Dataset entries:
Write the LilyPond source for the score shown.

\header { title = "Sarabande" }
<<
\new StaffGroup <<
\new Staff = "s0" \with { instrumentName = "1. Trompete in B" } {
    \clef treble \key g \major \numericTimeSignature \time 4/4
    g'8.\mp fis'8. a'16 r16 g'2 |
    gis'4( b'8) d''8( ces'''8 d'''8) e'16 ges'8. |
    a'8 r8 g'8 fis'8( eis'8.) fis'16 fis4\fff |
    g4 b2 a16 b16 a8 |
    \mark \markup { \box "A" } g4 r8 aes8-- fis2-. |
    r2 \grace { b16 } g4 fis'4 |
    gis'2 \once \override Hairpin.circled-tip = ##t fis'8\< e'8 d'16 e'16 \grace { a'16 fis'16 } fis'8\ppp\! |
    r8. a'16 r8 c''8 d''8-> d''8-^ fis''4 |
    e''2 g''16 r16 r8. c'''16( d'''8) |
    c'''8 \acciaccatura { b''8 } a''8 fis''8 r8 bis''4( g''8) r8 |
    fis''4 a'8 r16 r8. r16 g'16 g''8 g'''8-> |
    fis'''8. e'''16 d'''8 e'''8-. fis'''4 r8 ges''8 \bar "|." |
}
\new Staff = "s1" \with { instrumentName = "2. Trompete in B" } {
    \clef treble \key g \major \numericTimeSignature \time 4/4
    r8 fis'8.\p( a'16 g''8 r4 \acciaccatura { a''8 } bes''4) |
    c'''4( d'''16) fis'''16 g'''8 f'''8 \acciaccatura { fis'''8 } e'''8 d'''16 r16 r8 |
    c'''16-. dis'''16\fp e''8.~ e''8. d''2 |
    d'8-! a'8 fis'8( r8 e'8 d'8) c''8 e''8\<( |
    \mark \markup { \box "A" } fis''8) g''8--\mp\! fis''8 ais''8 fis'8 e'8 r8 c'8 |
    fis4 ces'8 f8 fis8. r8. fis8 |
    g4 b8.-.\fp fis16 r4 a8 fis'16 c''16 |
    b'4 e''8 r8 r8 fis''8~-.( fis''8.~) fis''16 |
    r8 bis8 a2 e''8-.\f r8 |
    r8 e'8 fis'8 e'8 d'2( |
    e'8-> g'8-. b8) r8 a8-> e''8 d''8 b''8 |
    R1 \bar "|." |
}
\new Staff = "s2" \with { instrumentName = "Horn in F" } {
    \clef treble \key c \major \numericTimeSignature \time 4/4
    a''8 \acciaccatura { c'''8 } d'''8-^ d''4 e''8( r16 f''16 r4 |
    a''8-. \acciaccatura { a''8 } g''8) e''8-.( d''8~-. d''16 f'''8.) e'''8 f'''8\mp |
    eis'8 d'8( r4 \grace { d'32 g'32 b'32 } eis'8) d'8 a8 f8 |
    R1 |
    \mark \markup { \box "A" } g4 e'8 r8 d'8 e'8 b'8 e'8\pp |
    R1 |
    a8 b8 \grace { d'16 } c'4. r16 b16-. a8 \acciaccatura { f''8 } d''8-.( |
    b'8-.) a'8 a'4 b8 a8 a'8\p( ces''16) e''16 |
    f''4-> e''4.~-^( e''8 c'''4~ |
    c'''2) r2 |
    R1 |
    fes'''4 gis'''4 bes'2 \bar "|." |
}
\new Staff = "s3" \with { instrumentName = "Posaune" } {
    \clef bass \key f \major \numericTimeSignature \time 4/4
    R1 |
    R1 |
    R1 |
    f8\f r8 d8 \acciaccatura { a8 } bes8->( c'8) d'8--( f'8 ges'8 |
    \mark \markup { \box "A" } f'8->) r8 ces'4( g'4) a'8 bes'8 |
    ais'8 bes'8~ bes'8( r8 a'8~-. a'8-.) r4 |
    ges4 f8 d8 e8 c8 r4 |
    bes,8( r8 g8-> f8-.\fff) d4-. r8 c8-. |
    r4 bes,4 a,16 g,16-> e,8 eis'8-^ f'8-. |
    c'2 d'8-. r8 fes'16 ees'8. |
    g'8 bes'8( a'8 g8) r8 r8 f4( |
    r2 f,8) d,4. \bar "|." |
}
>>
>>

What you have to do
Find each line in the entries above that contains the string "instrumentName" and copy those lines. Letter case matters.

Solution to this problem
\new Staff = "s0" \with { instrumentName = "1. Trompete in B" } {
\new Staff = "s1" \with { instrumentName = "2. Trompete in B" } {
\new Staff = "s2" \with { instrumentName = "Horn in F" } {
\new Staff = "s3" \with { instrumentName = "Posaune" } {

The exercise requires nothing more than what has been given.